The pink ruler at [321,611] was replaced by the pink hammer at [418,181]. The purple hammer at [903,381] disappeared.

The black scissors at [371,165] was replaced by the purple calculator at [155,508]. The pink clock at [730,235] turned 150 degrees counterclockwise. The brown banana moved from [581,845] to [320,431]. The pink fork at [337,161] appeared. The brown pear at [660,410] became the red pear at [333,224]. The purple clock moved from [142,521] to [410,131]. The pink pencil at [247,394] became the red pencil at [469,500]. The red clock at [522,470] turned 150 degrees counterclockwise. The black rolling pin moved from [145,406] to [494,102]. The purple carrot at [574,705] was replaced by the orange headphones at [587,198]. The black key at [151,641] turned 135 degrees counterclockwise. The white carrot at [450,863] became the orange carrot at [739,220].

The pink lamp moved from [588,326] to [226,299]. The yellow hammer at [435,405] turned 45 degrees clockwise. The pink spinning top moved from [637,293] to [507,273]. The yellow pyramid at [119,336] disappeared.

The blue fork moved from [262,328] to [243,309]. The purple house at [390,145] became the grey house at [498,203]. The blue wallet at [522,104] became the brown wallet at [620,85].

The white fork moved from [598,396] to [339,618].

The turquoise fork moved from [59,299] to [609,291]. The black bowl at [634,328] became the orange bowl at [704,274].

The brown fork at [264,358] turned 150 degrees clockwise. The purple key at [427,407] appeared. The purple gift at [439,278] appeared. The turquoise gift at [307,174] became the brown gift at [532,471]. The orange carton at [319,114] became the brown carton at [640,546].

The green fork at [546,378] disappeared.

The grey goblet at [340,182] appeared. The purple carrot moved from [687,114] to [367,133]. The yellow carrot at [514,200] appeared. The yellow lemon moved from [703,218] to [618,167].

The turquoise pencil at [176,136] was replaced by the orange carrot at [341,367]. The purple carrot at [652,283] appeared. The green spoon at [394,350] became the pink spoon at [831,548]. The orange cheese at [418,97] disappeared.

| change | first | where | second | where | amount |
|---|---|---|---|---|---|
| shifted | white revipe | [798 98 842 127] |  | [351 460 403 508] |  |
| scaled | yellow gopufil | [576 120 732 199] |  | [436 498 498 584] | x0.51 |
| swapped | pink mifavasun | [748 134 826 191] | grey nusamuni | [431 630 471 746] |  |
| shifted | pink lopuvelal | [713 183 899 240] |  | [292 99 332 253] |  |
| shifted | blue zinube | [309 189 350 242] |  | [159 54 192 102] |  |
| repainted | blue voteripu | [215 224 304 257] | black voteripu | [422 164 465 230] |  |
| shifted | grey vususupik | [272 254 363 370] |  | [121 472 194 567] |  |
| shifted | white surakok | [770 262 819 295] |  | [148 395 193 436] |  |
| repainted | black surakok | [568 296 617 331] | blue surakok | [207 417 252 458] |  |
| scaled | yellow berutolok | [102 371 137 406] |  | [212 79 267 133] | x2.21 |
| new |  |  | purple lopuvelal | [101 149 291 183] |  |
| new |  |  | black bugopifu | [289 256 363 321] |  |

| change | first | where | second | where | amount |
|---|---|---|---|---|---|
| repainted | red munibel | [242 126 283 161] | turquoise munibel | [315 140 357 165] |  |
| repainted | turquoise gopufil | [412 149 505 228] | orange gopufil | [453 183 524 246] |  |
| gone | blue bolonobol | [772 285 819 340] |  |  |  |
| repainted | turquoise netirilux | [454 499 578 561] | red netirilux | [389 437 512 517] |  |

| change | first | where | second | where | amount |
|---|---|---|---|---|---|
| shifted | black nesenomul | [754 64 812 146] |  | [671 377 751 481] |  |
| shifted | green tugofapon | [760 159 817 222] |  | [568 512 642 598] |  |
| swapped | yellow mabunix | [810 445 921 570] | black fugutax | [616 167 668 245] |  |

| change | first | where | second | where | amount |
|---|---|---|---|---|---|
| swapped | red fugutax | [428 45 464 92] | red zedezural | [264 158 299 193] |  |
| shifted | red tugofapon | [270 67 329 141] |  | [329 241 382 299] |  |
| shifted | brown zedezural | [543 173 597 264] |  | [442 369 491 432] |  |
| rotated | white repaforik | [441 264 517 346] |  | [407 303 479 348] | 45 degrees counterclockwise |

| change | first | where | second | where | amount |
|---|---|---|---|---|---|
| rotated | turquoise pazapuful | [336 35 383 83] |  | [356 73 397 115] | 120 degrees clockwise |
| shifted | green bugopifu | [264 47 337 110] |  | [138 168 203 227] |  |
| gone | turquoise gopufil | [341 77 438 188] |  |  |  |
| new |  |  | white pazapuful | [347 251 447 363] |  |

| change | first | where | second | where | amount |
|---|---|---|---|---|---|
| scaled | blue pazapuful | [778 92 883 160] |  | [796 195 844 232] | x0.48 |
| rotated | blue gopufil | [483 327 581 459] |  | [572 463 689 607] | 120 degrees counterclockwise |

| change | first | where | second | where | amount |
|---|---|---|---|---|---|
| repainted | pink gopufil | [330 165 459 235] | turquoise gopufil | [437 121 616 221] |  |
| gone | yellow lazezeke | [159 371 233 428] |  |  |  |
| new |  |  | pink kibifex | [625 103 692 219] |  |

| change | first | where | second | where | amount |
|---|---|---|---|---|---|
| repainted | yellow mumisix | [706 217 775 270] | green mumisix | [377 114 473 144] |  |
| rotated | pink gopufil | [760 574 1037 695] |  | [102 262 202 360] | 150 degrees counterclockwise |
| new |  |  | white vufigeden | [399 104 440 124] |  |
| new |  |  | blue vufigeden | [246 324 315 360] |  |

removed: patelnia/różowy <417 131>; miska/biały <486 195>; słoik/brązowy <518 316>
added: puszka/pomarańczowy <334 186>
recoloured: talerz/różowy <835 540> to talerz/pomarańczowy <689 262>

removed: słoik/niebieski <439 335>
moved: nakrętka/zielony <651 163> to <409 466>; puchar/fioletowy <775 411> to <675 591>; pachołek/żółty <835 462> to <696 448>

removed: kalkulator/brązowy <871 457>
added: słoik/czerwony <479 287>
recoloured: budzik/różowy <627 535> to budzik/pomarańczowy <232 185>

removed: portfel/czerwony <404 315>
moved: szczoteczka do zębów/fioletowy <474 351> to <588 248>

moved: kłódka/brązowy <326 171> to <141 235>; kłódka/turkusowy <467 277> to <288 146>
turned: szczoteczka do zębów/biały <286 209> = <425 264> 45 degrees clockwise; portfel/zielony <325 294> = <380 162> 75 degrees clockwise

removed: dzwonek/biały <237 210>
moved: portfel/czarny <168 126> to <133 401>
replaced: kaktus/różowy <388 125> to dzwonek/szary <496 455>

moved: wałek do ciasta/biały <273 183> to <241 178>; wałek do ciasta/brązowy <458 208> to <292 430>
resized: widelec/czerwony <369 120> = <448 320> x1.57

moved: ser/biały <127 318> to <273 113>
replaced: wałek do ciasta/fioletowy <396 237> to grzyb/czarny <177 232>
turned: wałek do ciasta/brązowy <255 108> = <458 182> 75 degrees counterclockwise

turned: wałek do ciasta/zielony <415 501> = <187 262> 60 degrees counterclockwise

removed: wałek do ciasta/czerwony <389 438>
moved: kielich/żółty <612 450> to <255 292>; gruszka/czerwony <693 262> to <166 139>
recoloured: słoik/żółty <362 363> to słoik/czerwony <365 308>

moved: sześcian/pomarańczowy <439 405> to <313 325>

To do
Filter the material for the word "surakok" and copy each matching line.

Your response
| shifted | white surakok | [770 262 819 295] |  | [148 395 193 436] |  |
| repainted | black surakok | [568 296 617 331] | blue surakok | [207 417 252 458] |  |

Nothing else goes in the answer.